=== Section Start ===

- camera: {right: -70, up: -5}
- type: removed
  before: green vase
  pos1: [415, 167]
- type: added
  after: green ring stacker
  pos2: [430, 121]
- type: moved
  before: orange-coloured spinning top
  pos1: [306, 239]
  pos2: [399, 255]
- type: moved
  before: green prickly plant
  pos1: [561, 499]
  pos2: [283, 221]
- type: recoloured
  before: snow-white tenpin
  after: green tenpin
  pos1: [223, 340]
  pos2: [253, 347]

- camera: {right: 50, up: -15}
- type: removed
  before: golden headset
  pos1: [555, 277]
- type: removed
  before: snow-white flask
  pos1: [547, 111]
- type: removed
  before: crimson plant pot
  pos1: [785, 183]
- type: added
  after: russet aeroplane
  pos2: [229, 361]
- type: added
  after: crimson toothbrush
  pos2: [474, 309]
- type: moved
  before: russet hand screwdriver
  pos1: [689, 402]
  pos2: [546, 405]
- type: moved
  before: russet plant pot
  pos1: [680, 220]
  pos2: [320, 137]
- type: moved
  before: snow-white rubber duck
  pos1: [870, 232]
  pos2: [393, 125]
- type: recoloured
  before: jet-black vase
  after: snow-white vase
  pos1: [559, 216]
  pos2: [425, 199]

=== Section End ===
=== Section Start ===

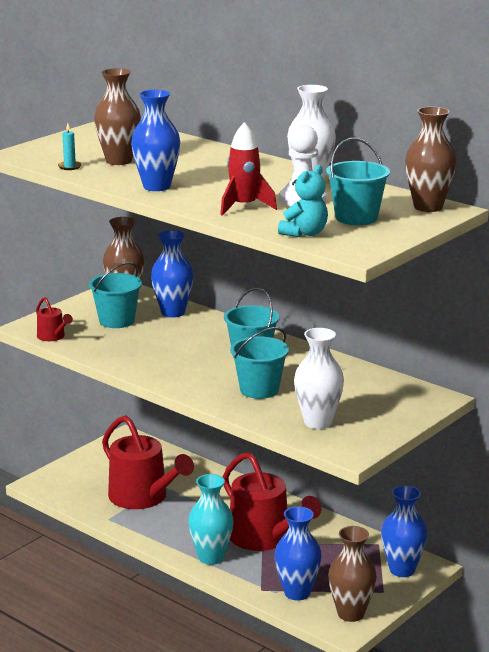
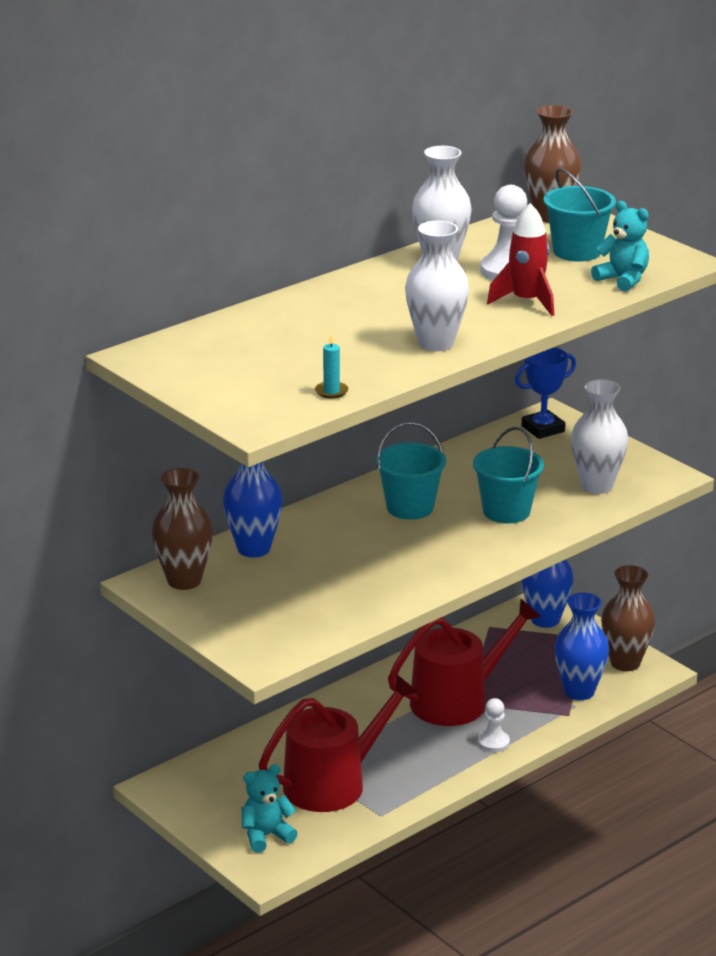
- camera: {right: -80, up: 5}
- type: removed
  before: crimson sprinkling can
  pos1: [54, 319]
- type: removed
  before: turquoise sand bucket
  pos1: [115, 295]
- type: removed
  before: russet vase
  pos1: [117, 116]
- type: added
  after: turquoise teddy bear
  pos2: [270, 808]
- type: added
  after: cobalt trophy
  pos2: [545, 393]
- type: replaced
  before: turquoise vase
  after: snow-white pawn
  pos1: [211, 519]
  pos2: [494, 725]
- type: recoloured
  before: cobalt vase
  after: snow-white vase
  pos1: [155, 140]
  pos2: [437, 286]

=== Section End ===

> Problem requirements
Check each line above for the string "green" and copy the ones that have it.

> Solution for this task
  before: green vase
  after: green ring stacker
  before: green prickly plant
  after: green tenpin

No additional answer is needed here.